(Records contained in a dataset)
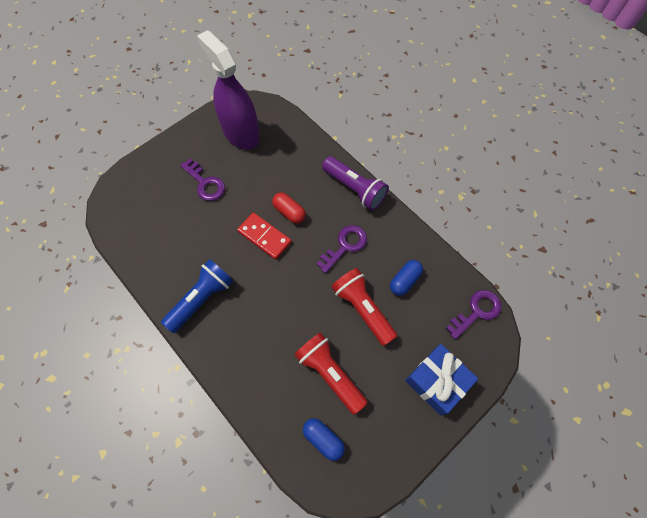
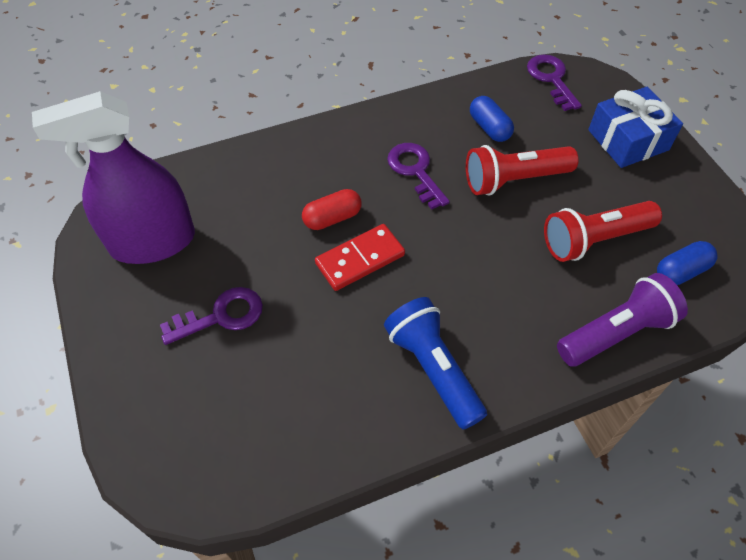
camera: 70 degrees left, 10 degrees down
(354, 189) = (331, 136): purple flashlight -> purple flashlight (616, 332)

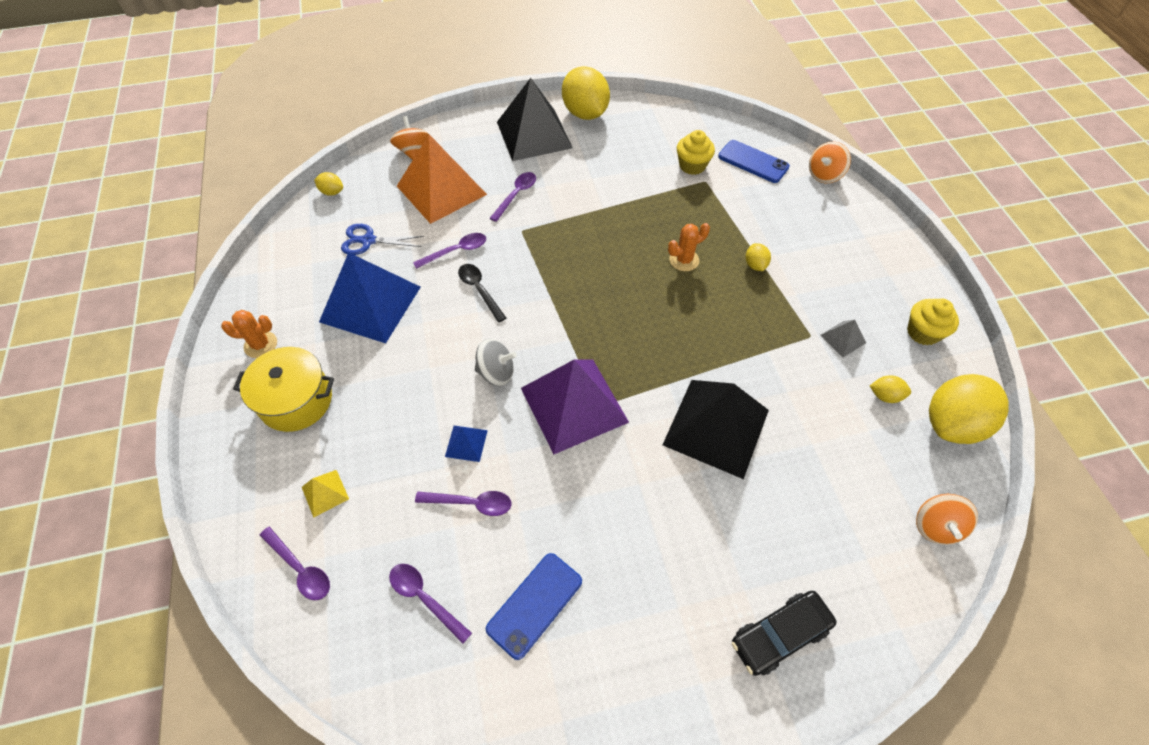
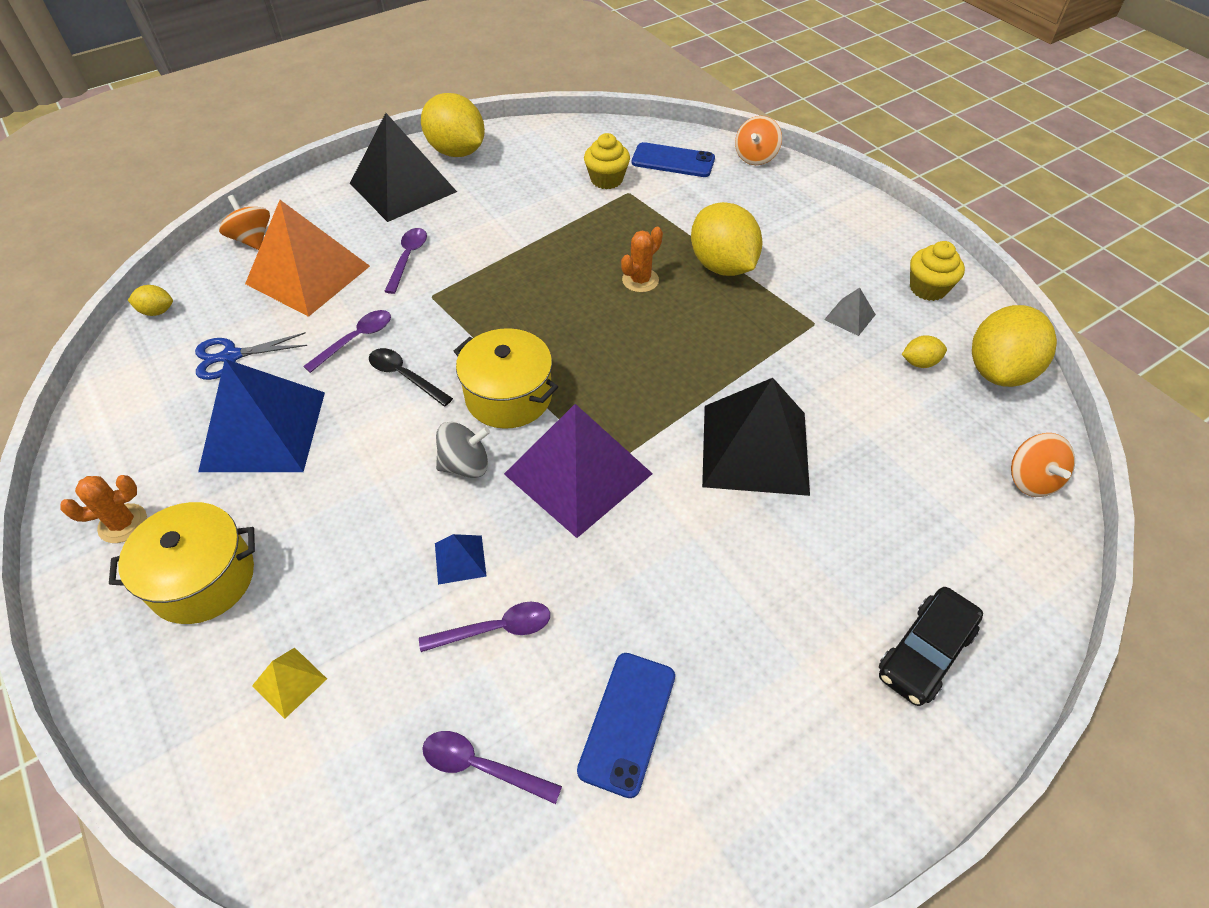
camera: 20 degrees left, 5 degrees down
(300, 568) = (291, 792): purple spoon -> none
(547, 328) = (508, 396): none -> yellow pot
(755, 265) = (722, 266): yellow lemon -> yellow lemon, size x2.26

= TASK REQUIREMENTS =
Take the line holding "(300, 568) = (291, 792): purple spoon -> none" and the lines after it through the end of the entries. Retype them exactly and add nothing.

= COMPLETED EXERCISE =
(300, 568) = (291, 792): purple spoon -> none
(547, 328) = (508, 396): none -> yellow pot
(755, 265) = (722, 266): yellow lemon -> yellow lemon, size x2.26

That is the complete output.